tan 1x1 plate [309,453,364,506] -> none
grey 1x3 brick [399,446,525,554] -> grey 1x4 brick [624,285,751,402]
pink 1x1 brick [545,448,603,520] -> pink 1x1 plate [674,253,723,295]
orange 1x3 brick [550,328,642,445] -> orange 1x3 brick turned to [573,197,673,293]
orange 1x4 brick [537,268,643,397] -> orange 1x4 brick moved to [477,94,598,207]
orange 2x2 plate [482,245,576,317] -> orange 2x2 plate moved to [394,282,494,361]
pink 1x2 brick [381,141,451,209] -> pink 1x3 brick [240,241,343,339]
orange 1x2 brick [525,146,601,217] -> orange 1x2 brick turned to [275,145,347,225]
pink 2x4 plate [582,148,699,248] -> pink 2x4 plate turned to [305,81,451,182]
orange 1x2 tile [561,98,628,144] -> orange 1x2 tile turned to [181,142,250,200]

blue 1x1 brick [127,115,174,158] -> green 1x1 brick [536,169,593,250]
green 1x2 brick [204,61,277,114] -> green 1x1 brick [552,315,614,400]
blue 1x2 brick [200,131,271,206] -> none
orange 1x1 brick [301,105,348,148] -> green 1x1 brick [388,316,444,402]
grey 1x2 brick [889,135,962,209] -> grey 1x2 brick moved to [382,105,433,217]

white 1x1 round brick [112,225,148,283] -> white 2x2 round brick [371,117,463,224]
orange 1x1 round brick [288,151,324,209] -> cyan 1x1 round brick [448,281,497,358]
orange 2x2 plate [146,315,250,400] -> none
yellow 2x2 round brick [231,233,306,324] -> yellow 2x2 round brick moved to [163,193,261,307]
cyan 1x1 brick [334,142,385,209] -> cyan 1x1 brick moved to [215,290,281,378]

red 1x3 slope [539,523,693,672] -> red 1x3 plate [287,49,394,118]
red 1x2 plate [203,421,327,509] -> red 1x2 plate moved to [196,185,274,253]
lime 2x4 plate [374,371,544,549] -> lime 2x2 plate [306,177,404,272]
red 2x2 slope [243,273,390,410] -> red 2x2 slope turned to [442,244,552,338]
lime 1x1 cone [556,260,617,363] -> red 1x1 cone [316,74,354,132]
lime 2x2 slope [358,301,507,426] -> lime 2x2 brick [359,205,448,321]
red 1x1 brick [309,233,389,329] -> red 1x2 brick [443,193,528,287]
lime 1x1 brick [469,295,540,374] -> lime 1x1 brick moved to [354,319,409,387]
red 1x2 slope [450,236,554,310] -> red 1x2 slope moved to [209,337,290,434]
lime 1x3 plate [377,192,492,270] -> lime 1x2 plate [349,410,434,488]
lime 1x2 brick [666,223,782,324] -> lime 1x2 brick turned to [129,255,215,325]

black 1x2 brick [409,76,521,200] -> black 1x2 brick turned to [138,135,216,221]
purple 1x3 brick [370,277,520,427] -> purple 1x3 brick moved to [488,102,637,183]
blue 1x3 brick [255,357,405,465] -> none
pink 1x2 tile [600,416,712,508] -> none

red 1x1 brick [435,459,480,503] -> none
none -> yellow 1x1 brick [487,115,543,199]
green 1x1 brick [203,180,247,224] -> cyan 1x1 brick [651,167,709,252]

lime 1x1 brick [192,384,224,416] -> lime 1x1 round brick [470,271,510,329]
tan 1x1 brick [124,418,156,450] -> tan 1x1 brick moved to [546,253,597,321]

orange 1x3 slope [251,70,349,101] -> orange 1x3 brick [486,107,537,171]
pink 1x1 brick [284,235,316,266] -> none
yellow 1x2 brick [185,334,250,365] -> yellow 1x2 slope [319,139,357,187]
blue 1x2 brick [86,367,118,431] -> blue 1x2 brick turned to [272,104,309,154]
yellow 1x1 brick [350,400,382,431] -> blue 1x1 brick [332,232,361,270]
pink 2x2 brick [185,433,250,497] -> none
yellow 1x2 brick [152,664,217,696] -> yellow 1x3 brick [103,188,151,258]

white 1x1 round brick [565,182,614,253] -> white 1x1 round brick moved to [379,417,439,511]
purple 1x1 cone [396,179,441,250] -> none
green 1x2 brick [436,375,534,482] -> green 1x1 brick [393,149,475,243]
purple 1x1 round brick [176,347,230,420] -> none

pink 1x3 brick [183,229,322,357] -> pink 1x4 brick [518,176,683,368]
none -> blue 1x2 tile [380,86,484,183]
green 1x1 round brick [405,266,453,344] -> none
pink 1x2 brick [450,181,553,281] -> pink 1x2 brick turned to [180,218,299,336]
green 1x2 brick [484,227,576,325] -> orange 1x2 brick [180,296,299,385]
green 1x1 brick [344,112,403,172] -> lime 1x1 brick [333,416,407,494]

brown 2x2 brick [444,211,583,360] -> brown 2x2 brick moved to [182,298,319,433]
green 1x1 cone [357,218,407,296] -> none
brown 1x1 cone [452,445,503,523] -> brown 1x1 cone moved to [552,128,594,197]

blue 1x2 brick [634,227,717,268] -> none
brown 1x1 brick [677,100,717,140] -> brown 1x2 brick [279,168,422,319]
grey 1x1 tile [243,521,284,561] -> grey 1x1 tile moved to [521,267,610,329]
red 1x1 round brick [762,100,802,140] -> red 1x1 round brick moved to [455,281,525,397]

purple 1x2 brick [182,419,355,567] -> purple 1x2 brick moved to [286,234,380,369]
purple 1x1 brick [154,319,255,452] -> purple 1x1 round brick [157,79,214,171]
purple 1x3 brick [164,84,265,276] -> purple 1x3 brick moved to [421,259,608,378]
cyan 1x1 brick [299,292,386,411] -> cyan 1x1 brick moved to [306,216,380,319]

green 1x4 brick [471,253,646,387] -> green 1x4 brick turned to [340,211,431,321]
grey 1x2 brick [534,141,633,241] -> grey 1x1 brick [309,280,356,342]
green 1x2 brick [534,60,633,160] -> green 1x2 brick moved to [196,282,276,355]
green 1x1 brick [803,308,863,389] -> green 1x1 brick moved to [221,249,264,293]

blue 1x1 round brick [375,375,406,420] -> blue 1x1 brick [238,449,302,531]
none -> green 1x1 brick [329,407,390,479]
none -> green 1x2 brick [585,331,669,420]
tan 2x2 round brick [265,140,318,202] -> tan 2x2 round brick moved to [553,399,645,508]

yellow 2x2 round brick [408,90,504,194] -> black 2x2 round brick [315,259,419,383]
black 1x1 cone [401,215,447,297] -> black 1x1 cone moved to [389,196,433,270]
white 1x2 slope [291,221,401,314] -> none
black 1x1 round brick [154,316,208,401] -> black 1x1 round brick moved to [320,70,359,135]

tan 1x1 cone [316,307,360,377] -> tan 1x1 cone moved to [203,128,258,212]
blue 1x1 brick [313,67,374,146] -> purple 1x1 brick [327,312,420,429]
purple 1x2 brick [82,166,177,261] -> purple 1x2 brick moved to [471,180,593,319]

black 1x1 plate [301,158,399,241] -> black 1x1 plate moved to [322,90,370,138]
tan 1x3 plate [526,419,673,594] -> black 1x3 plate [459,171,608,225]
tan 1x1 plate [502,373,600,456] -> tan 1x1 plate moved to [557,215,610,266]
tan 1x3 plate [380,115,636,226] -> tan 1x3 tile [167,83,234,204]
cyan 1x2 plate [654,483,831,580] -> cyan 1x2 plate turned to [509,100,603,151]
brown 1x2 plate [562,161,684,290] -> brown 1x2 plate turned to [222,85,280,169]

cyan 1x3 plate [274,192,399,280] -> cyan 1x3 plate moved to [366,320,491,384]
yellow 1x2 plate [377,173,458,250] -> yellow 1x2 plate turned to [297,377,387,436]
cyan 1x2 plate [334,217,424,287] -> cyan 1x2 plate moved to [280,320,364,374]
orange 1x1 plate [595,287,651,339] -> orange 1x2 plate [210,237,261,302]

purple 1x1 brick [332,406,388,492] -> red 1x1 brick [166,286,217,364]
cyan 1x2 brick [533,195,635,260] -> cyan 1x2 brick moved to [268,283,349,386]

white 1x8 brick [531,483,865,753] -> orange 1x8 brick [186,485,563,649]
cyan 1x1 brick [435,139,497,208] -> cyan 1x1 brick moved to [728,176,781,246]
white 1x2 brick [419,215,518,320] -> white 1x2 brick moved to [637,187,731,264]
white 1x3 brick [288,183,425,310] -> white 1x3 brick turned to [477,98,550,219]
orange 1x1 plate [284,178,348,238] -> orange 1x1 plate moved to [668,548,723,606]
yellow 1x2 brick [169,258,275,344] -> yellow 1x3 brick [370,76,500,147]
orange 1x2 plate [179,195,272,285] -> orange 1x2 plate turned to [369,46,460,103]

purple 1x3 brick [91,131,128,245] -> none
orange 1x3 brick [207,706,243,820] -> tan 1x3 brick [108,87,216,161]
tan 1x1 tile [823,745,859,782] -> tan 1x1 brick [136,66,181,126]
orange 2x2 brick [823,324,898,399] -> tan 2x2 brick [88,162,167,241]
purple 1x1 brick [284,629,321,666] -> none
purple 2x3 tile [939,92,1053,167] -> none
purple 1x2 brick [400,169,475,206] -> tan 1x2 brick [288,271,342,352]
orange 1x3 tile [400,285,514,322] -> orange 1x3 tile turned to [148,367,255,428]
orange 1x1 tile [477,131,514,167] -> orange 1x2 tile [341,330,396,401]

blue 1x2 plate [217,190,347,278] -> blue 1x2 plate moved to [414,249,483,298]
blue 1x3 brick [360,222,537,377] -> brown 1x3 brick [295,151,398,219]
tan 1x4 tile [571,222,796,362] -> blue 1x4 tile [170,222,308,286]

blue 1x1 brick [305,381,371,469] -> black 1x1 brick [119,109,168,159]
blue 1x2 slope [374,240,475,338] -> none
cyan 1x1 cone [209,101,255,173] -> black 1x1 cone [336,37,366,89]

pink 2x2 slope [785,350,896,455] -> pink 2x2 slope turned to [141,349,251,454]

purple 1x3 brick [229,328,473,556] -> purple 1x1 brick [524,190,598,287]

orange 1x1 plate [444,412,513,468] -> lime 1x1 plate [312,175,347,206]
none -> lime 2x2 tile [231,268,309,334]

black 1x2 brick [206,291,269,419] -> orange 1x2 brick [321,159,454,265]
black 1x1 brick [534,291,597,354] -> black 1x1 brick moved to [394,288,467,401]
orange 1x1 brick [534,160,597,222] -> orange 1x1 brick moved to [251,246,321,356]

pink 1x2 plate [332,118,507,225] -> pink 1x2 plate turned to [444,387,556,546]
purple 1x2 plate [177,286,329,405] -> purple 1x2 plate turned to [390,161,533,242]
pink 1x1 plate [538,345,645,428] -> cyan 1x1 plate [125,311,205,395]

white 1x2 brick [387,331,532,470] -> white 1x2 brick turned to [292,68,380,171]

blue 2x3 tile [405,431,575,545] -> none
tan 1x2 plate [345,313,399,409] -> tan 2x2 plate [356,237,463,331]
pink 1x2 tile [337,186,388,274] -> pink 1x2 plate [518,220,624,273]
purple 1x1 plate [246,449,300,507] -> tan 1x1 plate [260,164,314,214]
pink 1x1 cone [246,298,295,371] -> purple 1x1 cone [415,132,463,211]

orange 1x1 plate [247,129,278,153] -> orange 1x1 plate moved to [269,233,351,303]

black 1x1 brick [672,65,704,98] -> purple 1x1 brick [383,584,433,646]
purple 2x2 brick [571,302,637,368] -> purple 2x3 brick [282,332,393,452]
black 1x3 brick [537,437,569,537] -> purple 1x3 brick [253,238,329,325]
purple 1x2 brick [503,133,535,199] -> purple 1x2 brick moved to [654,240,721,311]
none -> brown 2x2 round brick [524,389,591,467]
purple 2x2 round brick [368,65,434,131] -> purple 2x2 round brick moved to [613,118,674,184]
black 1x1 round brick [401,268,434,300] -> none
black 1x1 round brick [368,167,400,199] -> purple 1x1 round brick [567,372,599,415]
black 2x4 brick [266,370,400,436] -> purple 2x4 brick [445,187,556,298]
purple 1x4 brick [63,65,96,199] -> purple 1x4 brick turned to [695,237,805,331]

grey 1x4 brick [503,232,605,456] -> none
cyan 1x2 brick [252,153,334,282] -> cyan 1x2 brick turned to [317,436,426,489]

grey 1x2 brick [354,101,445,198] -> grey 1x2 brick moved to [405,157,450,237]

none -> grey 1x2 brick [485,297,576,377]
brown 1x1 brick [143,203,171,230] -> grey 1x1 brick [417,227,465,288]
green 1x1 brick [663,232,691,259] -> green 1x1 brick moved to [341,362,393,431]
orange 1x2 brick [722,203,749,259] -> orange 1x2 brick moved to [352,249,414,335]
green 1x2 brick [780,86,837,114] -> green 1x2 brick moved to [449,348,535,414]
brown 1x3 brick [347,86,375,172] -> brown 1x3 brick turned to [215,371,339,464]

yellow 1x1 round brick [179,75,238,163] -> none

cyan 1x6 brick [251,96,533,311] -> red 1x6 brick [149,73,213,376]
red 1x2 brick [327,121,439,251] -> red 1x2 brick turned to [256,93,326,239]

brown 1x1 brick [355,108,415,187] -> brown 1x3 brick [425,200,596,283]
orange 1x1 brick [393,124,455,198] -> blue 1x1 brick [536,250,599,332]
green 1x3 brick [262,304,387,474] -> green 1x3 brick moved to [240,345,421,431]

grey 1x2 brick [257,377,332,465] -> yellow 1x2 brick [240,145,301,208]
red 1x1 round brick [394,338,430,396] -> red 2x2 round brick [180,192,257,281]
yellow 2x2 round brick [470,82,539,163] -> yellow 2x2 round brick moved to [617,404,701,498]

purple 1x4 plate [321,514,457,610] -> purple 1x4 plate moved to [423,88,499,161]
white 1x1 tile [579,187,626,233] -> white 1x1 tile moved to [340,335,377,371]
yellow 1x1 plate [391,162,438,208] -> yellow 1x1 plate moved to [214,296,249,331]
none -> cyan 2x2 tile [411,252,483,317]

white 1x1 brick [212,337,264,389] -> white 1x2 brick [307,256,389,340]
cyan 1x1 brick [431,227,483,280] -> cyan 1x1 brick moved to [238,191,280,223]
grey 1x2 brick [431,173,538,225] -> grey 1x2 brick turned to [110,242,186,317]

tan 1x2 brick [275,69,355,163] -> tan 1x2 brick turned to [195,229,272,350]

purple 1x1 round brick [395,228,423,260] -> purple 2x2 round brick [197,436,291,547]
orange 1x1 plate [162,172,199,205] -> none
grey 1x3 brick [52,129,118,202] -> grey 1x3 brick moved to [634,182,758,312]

====

## [Problem statement]
Pick each line holding the word "yellow" out of the listing.

## [Output for this task]
yellow 2x2 round brick [231,233,306,324] -> yellow 2x2 round brick moved to [163,193,261,307]
none -> yellow 1x1 brick [487,115,543,199]
yellow 1x2 brick [185,334,250,365] -> yellow 1x2 slope [319,139,357,187]
yellow 1x1 brick [350,400,382,431] -> blue 1x1 brick [332,232,361,270]
yellow 1x2 brick [152,664,217,696] -> yellow 1x3 brick [103,188,151,258]
yellow 2x2 round brick [408,90,504,194] -> black 2x2 round brick [315,259,419,383]
yellow 1x2 plate [377,173,458,250] -> yellow 1x2 plate turned to [297,377,387,436]
yellow 1x2 brick [169,258,275,344] -> yellow 1x3 brick [370,76,500,147]
yellow 1x1 round brick [179,75,238,163] -> none
grey 1x2 brick [257,377,332,465] -> yellow 1x2 brick [240,145,301,208]
yellow 2x2 round brick [470,82,539,163] -> yellow 2x2 round brick moved to [617,404,701,498]
yellow 1x1 plate [391,162,438,208] -> yellow 1x1 plate moved to [214,296,249,331]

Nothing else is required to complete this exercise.